■ Work request: With pictures removed, output every record below exactly as written.

■ Extracted entries:
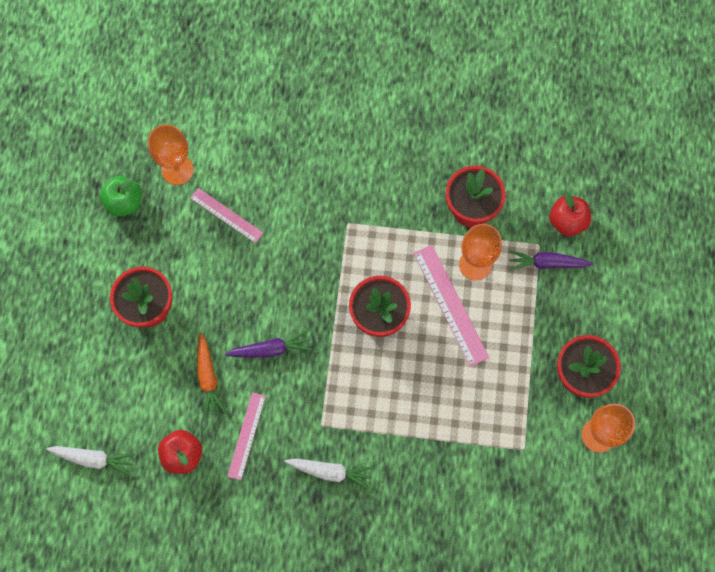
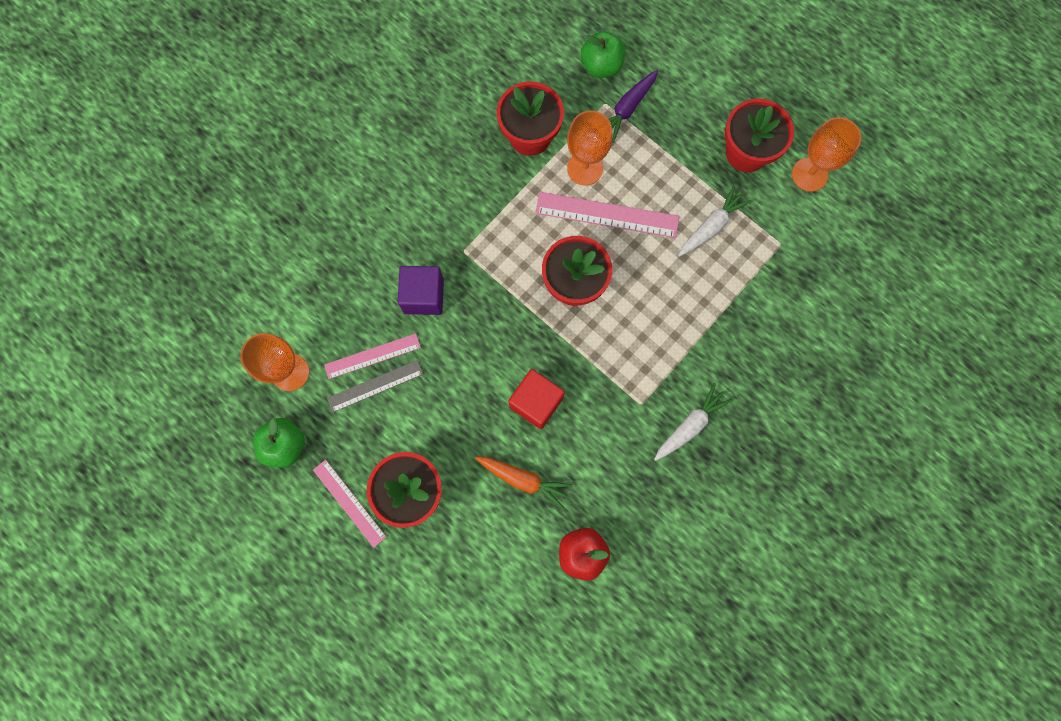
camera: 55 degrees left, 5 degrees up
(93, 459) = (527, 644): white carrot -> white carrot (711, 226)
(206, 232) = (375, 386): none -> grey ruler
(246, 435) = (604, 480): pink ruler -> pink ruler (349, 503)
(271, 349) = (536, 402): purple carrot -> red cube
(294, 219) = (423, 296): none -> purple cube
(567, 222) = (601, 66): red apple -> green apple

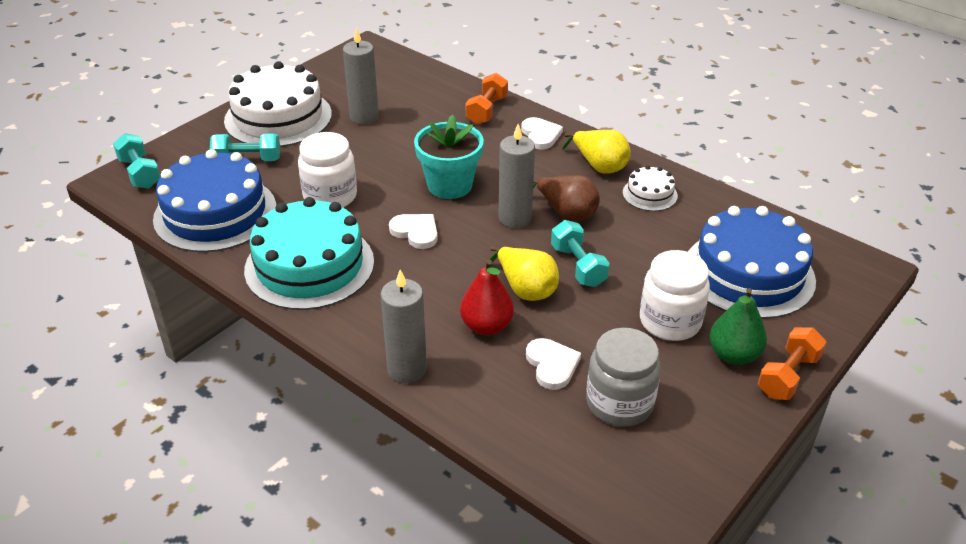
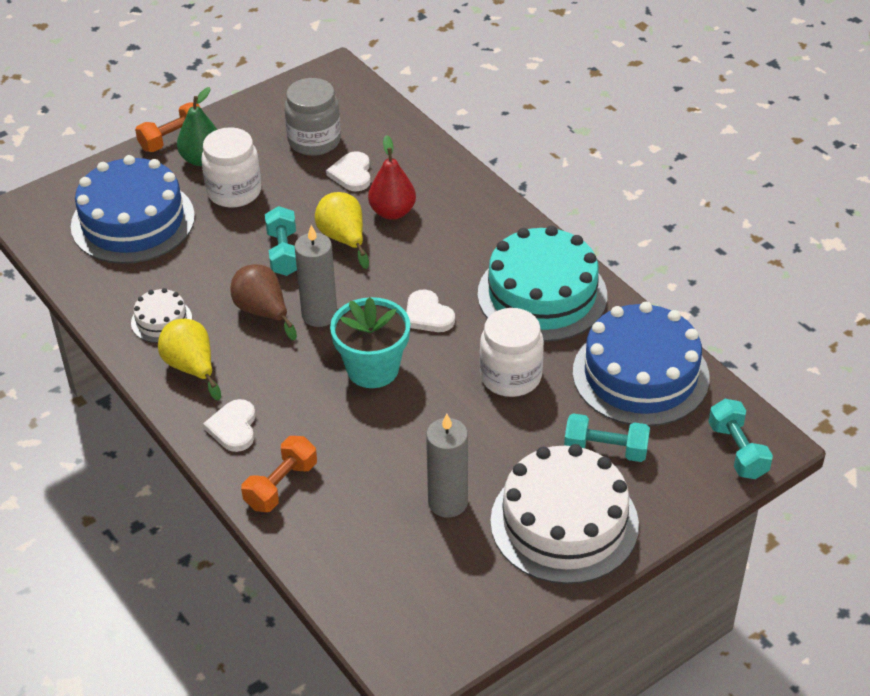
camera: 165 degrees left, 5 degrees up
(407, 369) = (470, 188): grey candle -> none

■ Solution for this task:
camera: 55 degrees left, 5 degrees up
(93, 459) = (527, 644): white carrot -> white carrot (711, 226)
(206, 232) = (375, 386): none -> grey ruler
(246, 435) = (604, 480): pink ruler -> pink ruler (349, 503)
(271, 349) = (536, 402): purple carrot -> red cube
(294, 219) = (423, 296): none -> purple cube
(567, 222) = (601, 66): red apple -> green apple

camera: 165 degrees left, 5 degrees up
(407, 369) = (470, 188): grey candle -> none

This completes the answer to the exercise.